Task description: If you see a picture in the data below, omit it and copy the rest exactly.

(Supplied data begins)

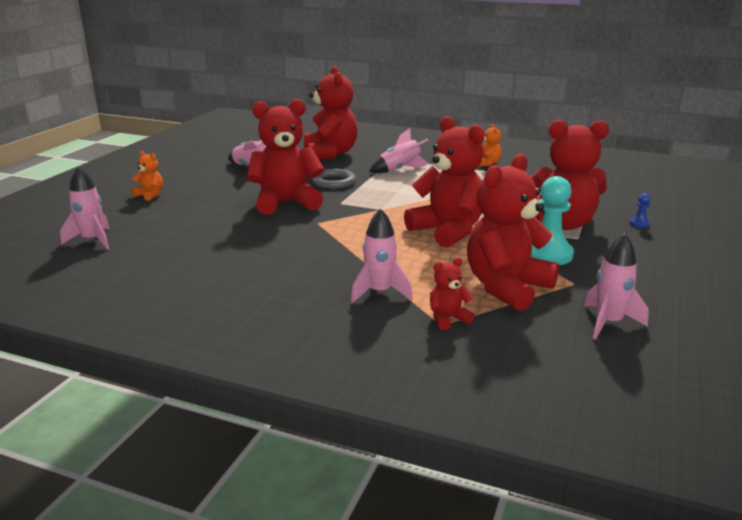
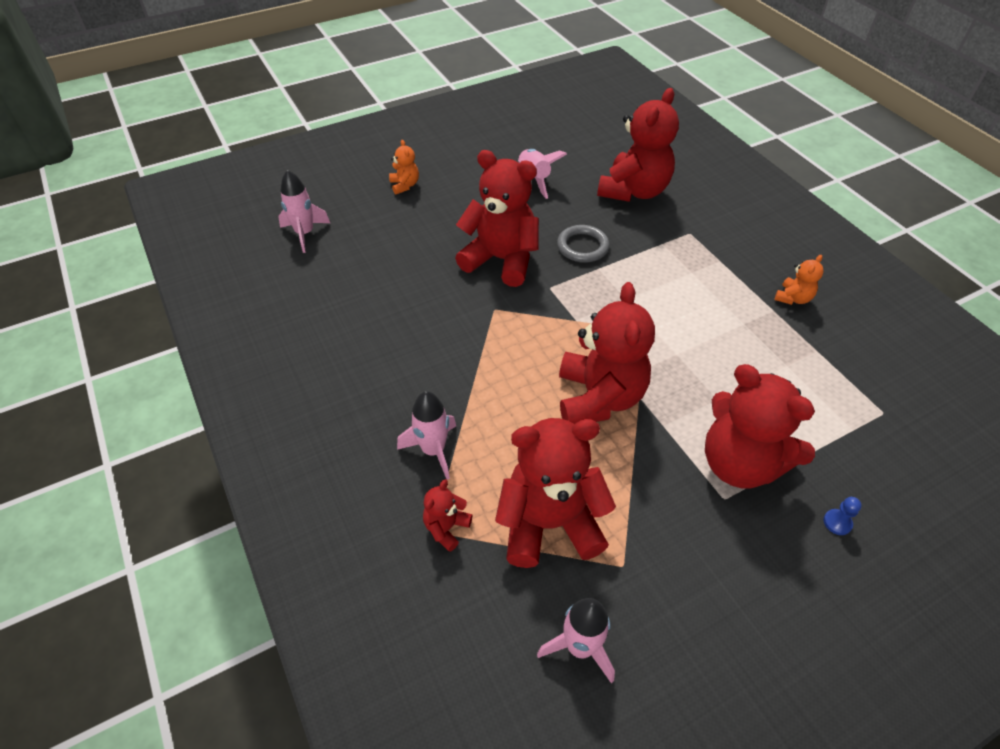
camera: 40 degrees right, 25 degrees up
pink rocket [369,128,429,173] -> none
red teddy bear [430,258,475,330] -> red teddy bear turned 75 degrees counterclockwise [423,479,472,552]
turquoise pawn [531,176,574,265] -> none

(Supplied data ends)

Response:
camera: 40 degrees right, 25 degrees up
pink rocket [369,128,429,173] -> none
red teddy bear [430,258,475,330] -> red teddy bear turned 75 degrees counterclockwise [423,479,472,552]
turquoise pawn [531,176,574,265] -> none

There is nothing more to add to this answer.